## RECORDS PROVIDED
+++

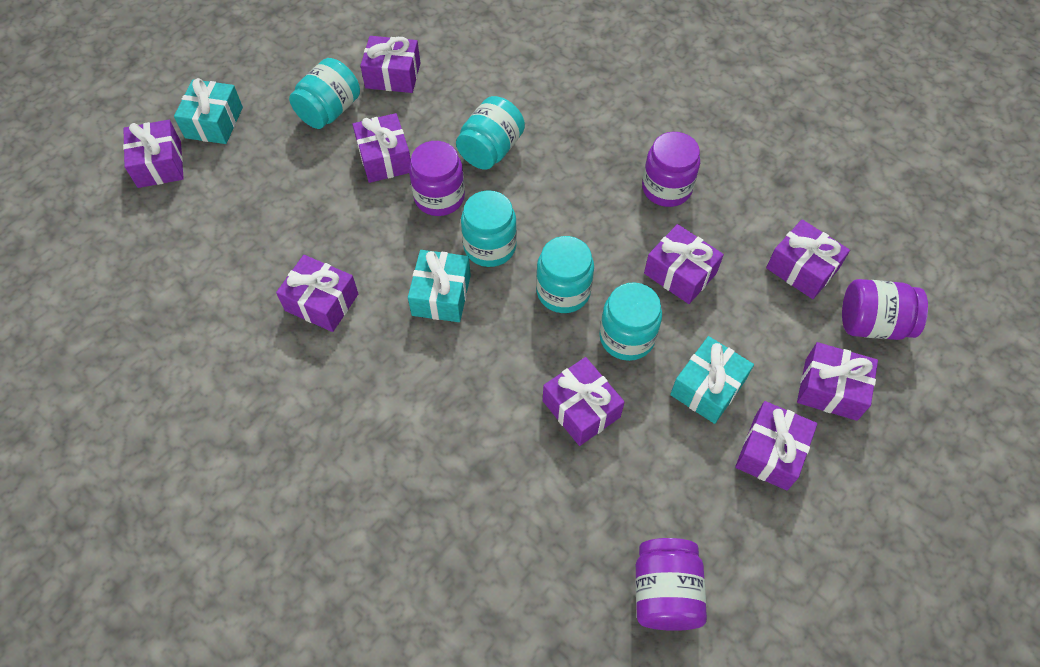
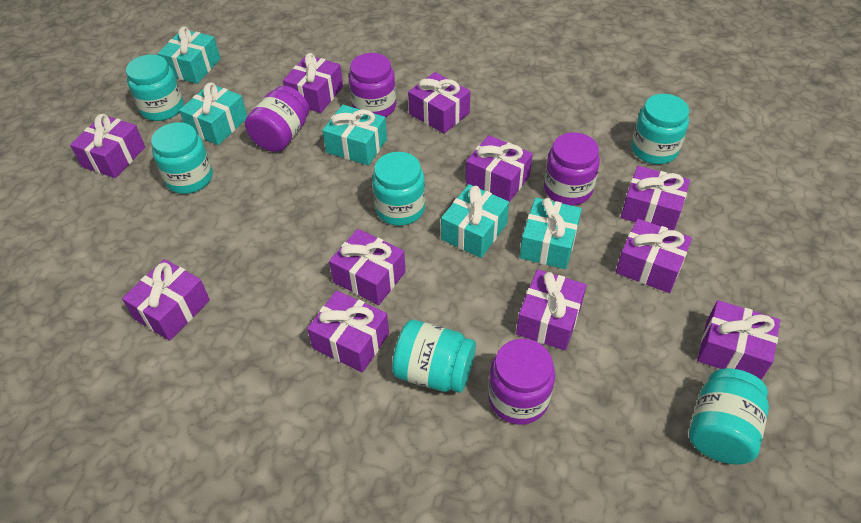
purple gift: 9 -> 11
turquoise gift: 3 -> 5
turquoise jar: 5 -> 6

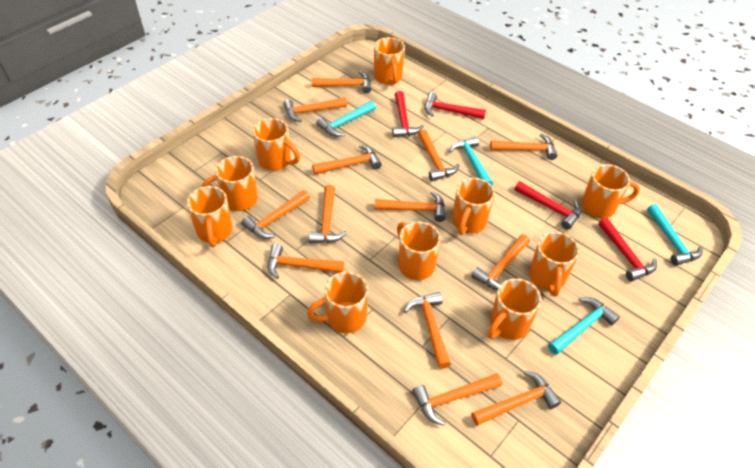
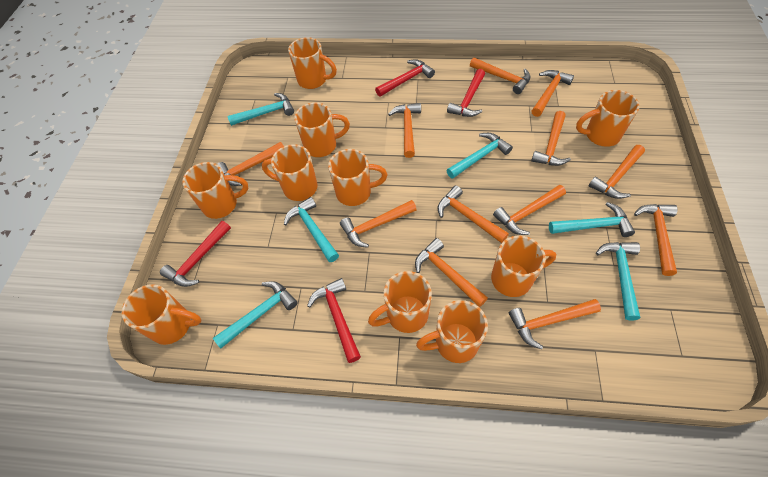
orange hammer: 13 -> 12
turquoise hammer: 4 -> 6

+++

## EXERCISE DIRECTIONS
Ignoring the pictures, write out word for word the lines from the line containing "turquoise gift: 3 -> 5" through the end of the material above.

## EXERCISE RESULT
turquoise gift: 3 -> 5
turquoise jar: 5 -> 6

orange hammer: 13 -> 12
turquoise hammer: 4 -> 6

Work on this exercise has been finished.